> _Activity_:
Nothing but the lines from the top of the data to the line holding "moved: Boot [rot]" should be printed, word for word and both ends included; leave the pictures out.

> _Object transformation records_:
::::
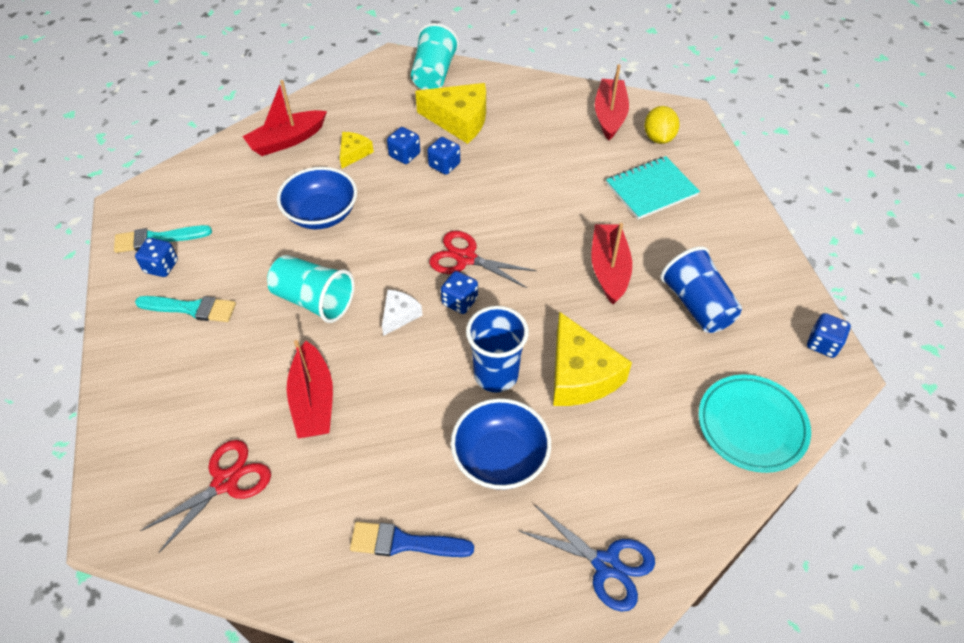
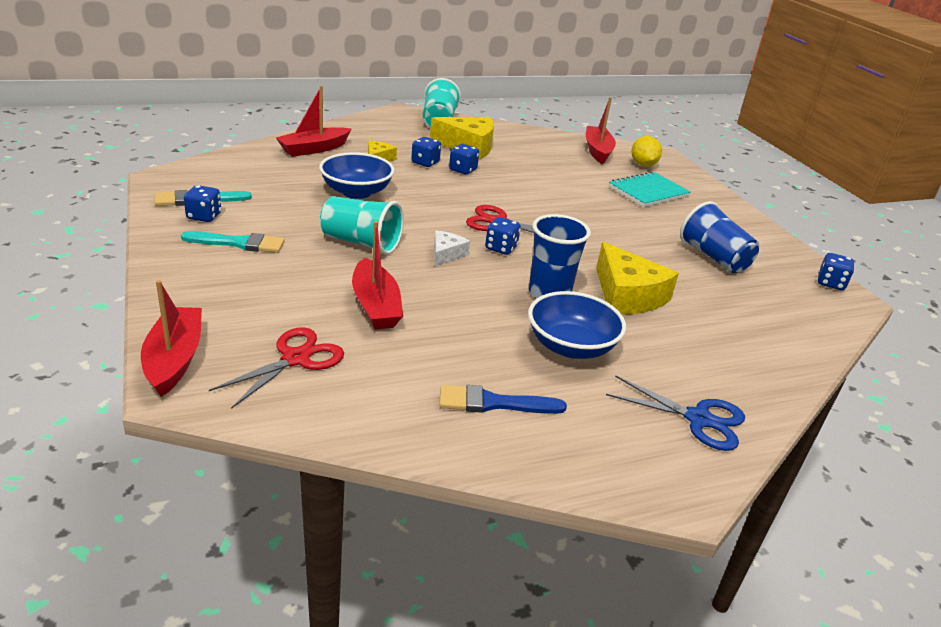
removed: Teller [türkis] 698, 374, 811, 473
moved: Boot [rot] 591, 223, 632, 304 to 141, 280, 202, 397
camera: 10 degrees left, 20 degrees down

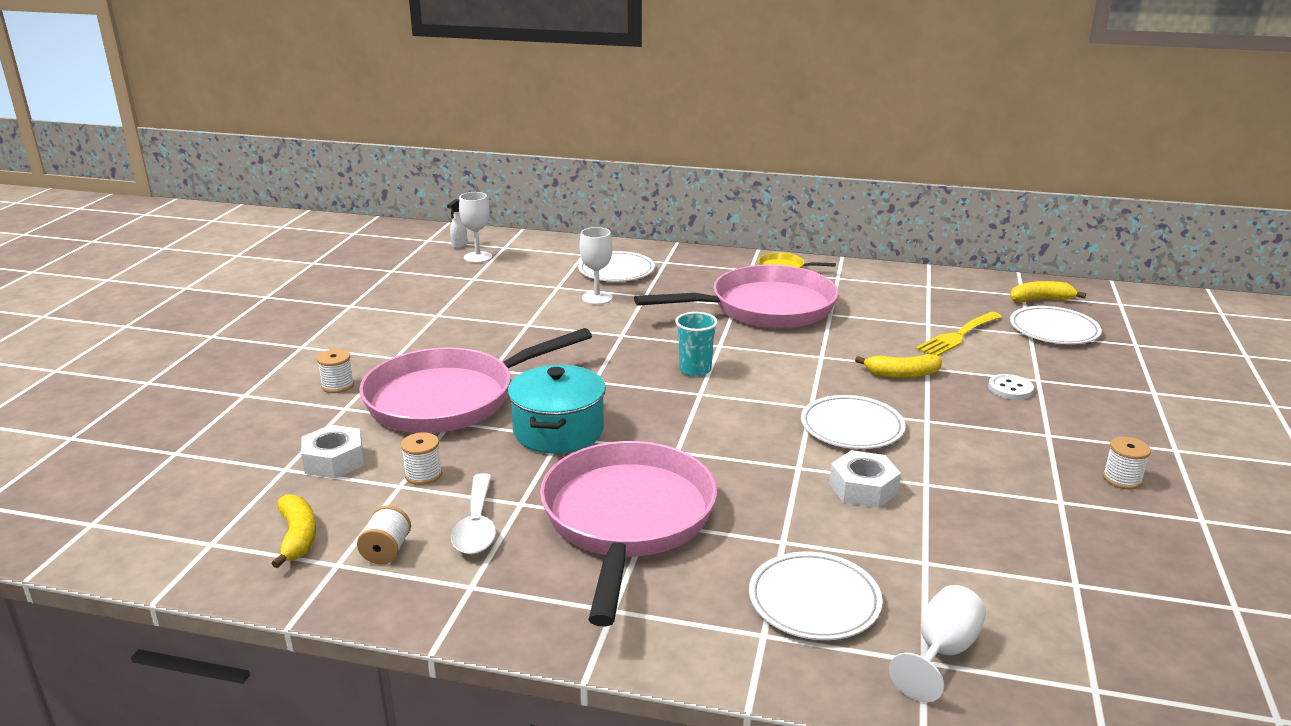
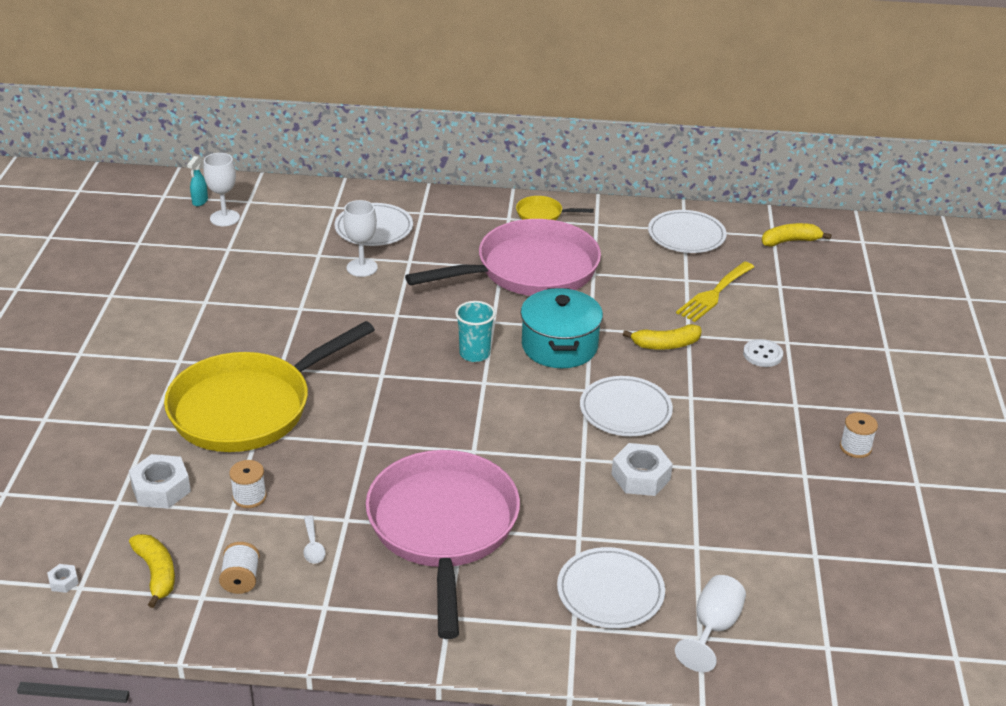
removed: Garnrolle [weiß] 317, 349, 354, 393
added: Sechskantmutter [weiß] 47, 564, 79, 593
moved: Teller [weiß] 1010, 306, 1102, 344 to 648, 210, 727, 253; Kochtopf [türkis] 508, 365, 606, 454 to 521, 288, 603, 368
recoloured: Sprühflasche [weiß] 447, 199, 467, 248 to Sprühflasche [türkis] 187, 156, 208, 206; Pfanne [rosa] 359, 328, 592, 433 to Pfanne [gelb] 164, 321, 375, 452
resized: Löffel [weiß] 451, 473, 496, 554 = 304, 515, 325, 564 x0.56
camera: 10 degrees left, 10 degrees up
::::
> _Response below_:
removed: Teller [türkis] 698, 374, 811, 473
moved: Boot [rot] 591, 223, 632, 304 to 141, 280, 202, 397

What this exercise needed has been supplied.